* AIM OF THE EXERCISE *
Where a line contains the word "fish", copy that line from the records below.

* RECORDS FOR PROCESSING *
====
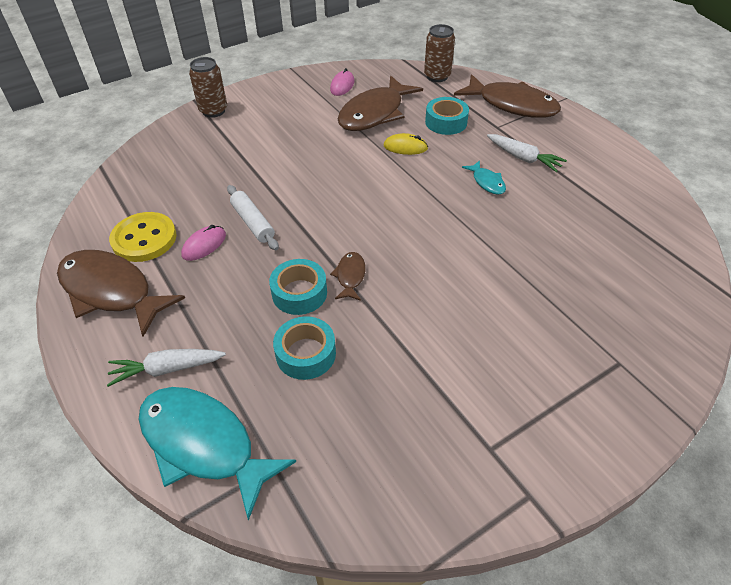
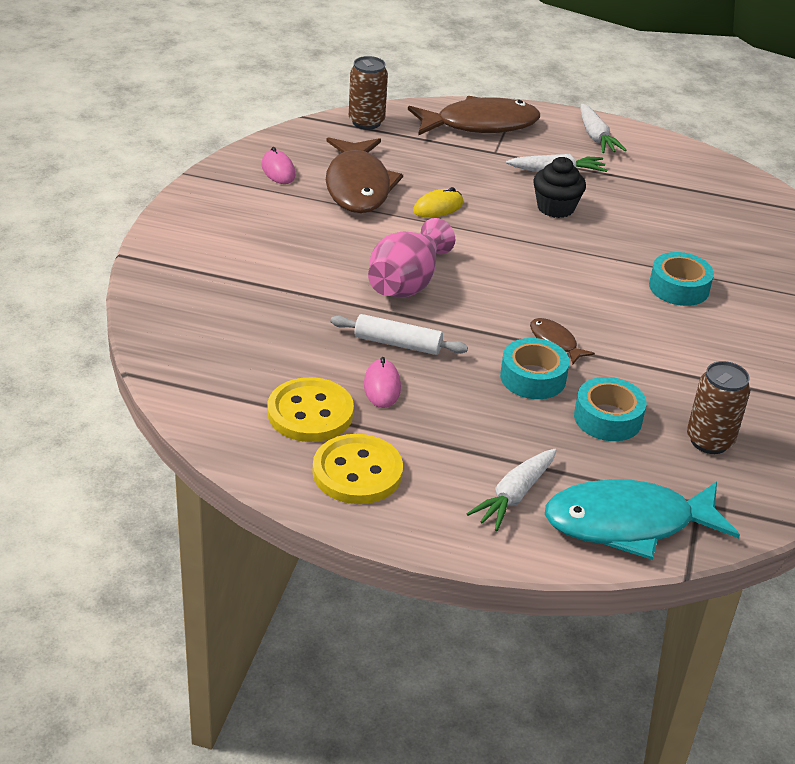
camera: 45 degrees left, 10 degrees down
(111, 291) = (357, 472): brown fish -> yellow button
(213, 111) = (169, 257): brown can -> brown can (709, 441)
(315, 187) = (407, 283): none -> pink vase
(446, 122) = (442, 167): turquoise tape -> turquoise tape (679, 287)
(487, 182) = (555, 208): turquoise fish -> black cupcake
(590, 145) = (596, 137): none -> white carrot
====
* SOLVED EXERCISE *
(111, 291) = (357, 472): brown fish -> yellow button
(487, 182) = (555, 208): turquoise fish -> black cupcake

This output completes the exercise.